■ **ACTION ITEM**:
Every line below should come back exactly as written, though the pictures stay out.

■ **SOURCE RECORDS**:
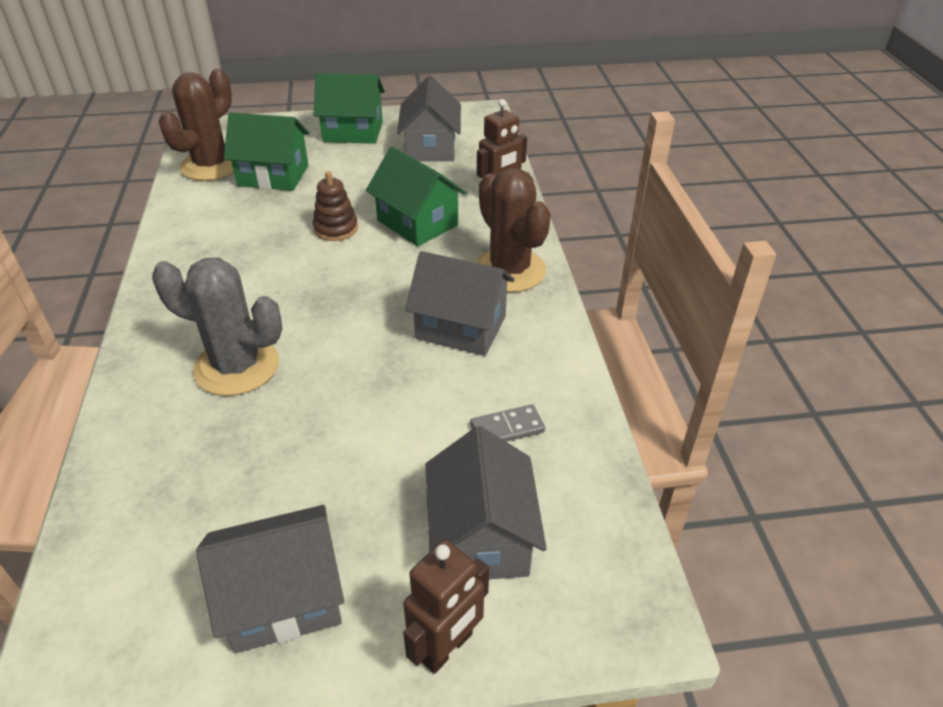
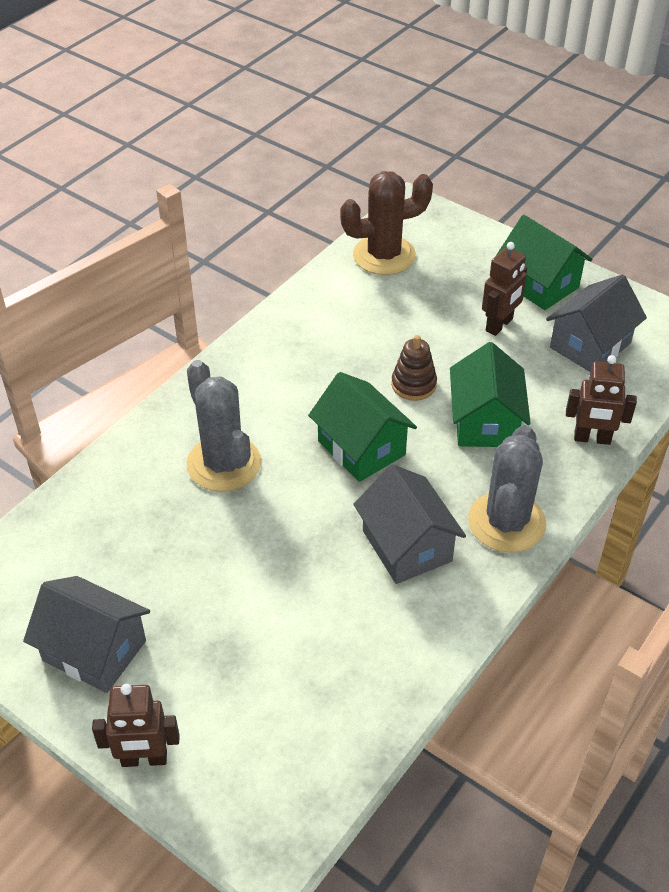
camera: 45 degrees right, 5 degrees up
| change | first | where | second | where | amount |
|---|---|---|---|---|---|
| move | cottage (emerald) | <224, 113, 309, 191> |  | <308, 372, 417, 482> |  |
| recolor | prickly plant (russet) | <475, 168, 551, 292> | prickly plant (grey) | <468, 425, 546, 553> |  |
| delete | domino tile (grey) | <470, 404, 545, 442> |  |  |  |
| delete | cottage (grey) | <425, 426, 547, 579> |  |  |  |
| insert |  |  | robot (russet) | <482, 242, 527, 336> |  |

■ **RESPONSE**:
camera: 45 degrees right, 5 degrees up
| change | first | where | second | where | amount |
|---|---|---|---|---|---|
| move | cottage (emerald) | <224, 113, 309, 191> |  | <308, 372, 417, 482> |  |
| recolor | prickly plant (russet) | <475, 168, 551, 292> | prickly plant (grey) | <468, 425, 546, 553> |  |
| delete | domino tile (grey) | <470, 404, 545, 442> |  |  |  |
| delete | cottage (grey) | <425, 426, 547, 579> |  |  |  |
| insert |  |  | robot (russet) | <482, 242, 527, 336> |  |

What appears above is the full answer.